++++ AVAILABLE RECORDS ++++

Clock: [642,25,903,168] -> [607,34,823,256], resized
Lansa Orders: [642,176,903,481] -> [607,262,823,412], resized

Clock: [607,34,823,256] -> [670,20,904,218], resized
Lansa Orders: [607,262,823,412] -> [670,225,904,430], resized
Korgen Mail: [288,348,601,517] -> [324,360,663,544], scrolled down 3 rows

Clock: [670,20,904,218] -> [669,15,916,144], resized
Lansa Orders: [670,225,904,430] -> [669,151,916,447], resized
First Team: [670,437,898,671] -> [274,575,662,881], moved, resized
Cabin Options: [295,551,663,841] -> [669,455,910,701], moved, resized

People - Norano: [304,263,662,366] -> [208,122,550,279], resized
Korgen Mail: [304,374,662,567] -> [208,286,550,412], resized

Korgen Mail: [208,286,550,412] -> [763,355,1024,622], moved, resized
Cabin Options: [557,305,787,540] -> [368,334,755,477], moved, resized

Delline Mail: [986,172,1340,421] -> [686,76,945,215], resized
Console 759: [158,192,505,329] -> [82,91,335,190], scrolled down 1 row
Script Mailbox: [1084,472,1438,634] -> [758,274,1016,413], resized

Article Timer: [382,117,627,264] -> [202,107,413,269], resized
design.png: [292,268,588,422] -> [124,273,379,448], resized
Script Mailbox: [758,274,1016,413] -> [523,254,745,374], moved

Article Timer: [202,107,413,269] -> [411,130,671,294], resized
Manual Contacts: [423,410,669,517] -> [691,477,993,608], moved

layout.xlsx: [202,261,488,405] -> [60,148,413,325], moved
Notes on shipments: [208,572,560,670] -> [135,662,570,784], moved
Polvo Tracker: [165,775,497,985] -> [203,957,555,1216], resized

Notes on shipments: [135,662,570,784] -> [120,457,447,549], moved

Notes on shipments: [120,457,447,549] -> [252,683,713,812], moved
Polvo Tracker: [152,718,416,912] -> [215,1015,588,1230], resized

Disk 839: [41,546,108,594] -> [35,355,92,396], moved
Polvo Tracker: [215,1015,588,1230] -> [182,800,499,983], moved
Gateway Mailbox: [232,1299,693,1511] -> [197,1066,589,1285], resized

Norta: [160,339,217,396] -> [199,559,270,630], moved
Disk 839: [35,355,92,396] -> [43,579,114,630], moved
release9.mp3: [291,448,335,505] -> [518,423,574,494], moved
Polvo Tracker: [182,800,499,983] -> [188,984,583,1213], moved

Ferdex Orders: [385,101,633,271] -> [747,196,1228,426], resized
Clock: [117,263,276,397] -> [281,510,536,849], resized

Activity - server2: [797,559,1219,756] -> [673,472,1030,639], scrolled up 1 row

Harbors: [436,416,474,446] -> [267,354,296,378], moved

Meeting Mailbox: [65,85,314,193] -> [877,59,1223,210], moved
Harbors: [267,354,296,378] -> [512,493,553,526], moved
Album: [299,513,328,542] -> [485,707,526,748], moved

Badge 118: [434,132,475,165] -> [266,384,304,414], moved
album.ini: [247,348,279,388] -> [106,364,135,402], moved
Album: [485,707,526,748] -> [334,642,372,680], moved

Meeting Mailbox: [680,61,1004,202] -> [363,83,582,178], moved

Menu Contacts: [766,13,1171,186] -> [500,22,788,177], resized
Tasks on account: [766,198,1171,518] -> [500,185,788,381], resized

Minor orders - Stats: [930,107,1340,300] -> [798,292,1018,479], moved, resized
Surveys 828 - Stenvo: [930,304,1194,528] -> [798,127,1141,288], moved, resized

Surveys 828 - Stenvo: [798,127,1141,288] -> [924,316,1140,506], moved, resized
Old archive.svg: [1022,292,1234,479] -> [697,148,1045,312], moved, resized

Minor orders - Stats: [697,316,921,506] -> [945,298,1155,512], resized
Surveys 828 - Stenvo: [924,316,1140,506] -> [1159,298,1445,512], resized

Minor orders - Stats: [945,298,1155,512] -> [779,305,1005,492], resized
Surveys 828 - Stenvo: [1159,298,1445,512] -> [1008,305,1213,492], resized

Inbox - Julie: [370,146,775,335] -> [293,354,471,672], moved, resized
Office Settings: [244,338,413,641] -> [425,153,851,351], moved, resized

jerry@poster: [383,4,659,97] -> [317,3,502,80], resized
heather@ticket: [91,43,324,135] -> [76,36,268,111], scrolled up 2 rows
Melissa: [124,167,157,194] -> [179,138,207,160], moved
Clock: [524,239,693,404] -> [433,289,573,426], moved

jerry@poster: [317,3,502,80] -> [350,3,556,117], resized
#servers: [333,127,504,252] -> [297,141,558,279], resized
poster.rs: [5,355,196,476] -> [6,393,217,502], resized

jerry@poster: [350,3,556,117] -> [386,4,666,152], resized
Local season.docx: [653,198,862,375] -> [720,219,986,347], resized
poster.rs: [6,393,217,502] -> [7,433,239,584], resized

++++

From the first line of the data above to the line holding "Lansa Orders: [670,225,904,430]", reproduce each line exactly; emit no other lines.

=== EXERCISE SOLUTION ===
Clock: [642,25,903,168] -> [607,34,823,256], resized
Lansa Orders: [642,176,903,481] -> [607,262,823,412], resized

Clock: [607,34,823,256] -> [670,20,904,218], resized
Lansa Orders: [607,262,823,412] -> [670,225,904,430], resized
Korgen Mail: [288,348,601,517] -> [324,360,663,544], scrolled down 3 rows

Clock: [670,20,904,218] -> [669,15,916,144], resized
Lansa Orders: [670,225,904,430] -> [669,151,916,447], resized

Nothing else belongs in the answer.